[[ Data for the task open ]]

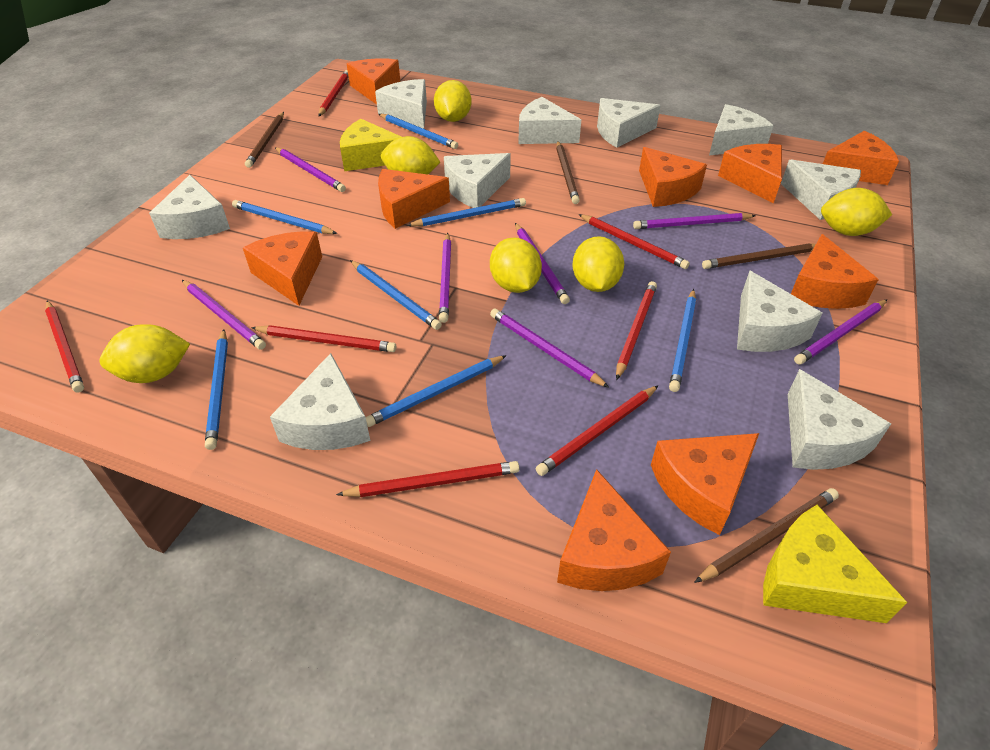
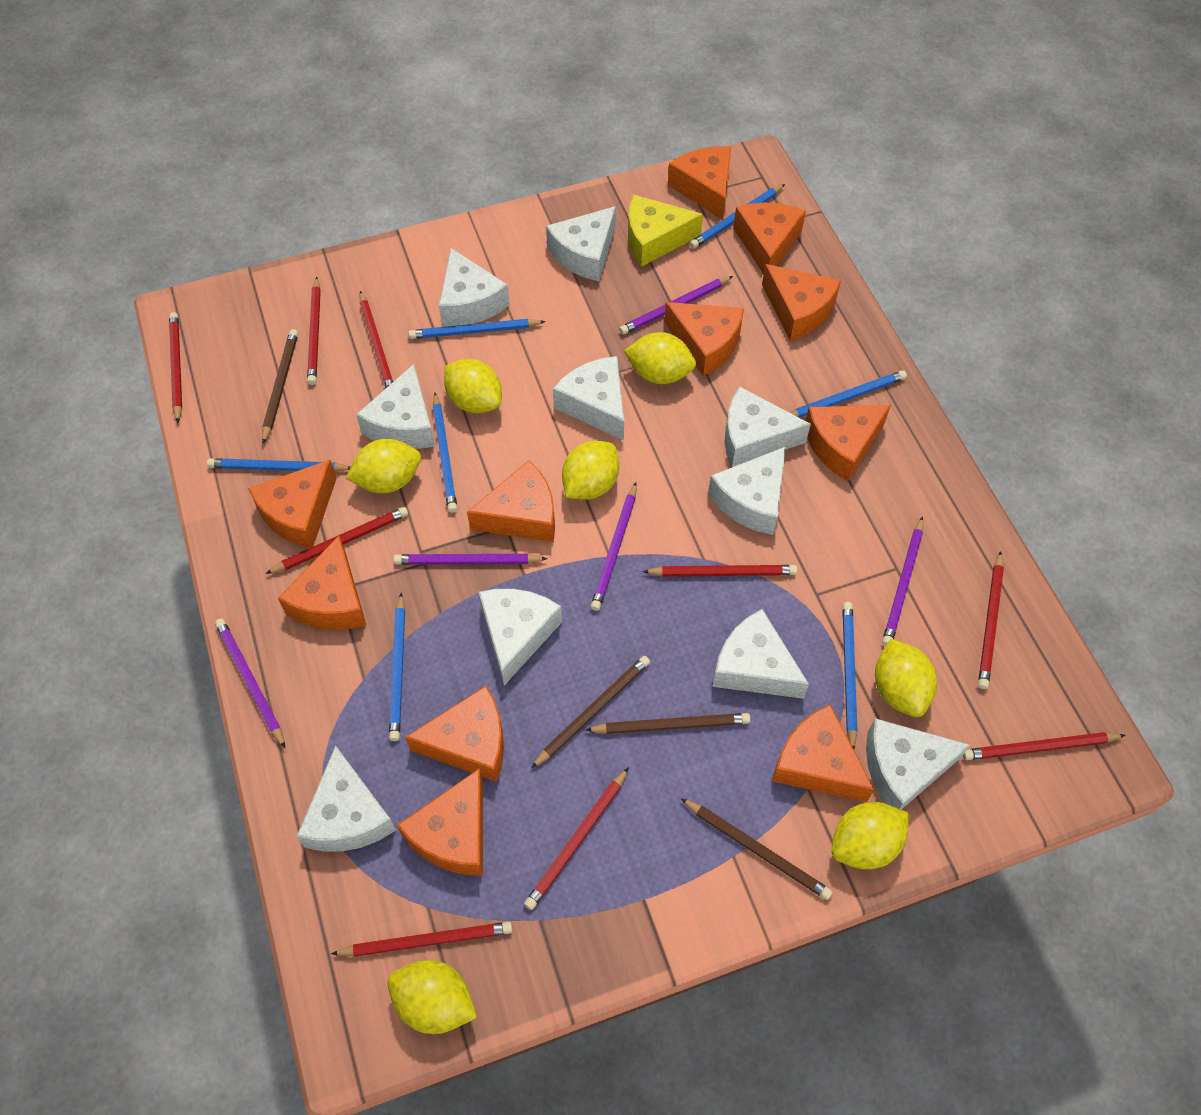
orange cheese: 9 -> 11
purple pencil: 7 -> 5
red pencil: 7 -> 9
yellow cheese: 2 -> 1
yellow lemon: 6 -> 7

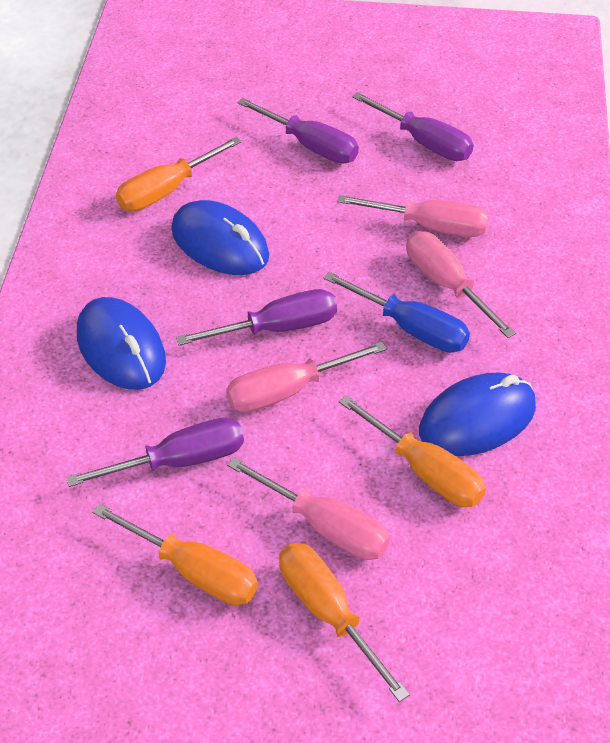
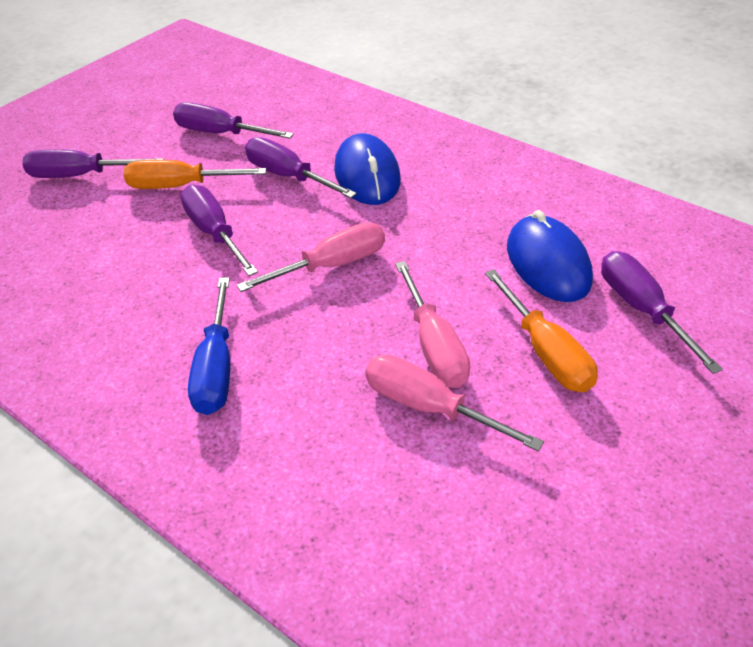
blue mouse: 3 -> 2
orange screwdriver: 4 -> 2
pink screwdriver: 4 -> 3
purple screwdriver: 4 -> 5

[[ Data for the task closed ]]

* What you need to do *
Look through the entries above. Extract each line with the word "screwdriver".

* Task output *
orange screwdriver: 4 -> 2
pink screwdriver: 4 -> 3
purple screwdriver: 4 -> 5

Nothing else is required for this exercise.